### Task to complete
Copy nothing but the lines below running from the line containing "camera: 15 degrees right, 0 degrees up" through the line containing "(875, 275) = (726, 217): brown", both end lines included.

### Source material

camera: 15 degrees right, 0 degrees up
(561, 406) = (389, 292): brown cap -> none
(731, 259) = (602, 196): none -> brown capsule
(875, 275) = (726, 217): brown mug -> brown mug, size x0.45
* * *
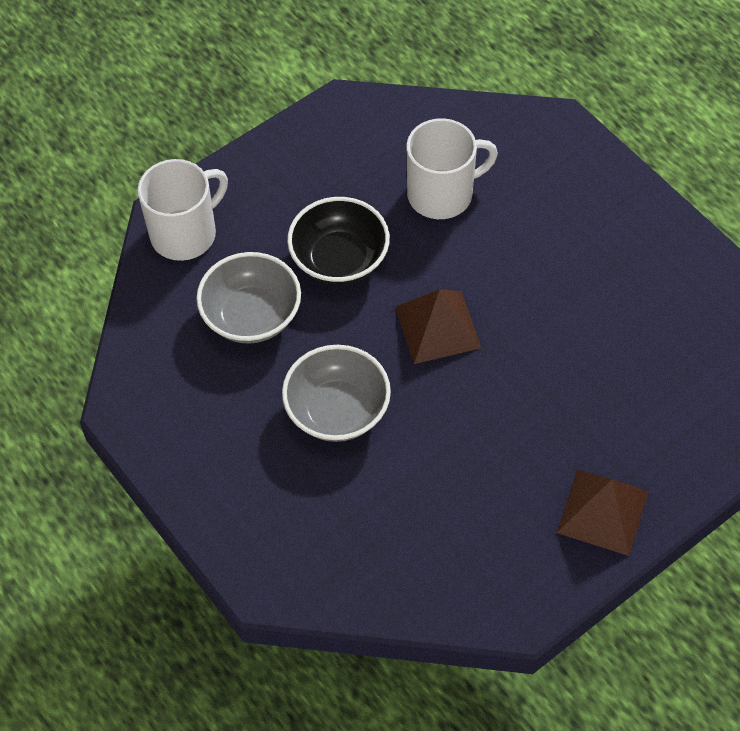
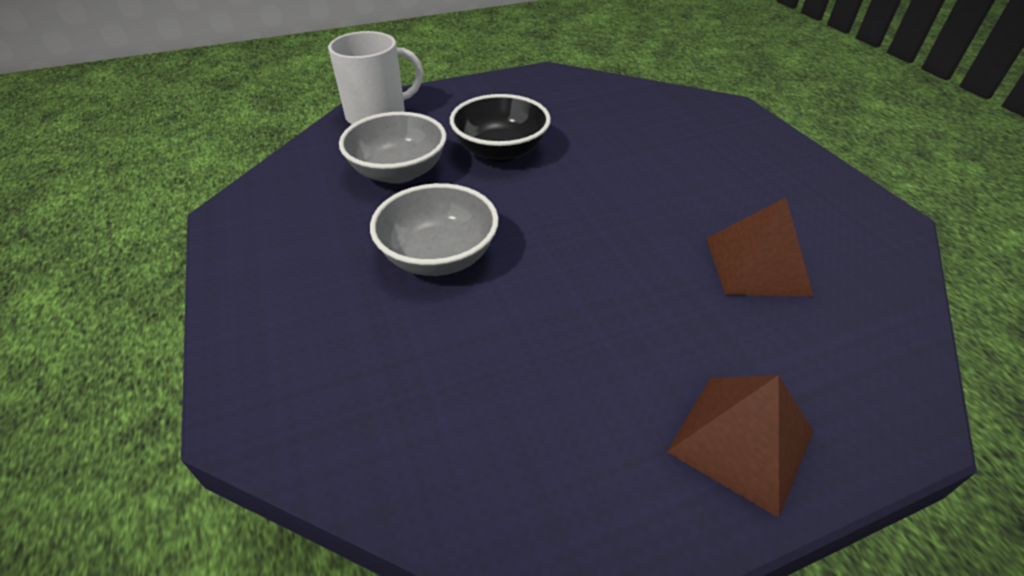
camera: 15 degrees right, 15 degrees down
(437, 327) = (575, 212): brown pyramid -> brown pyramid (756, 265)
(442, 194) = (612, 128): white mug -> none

### Answer below
camera: 15 degrees right, 0 degrees up
(561, 406) = (389, 292): brown cap -> none
(731, 259) = (602, 196): none -> brown capsule
(875, 275) = (726, 217): brown mug -> brown mug, size x0.45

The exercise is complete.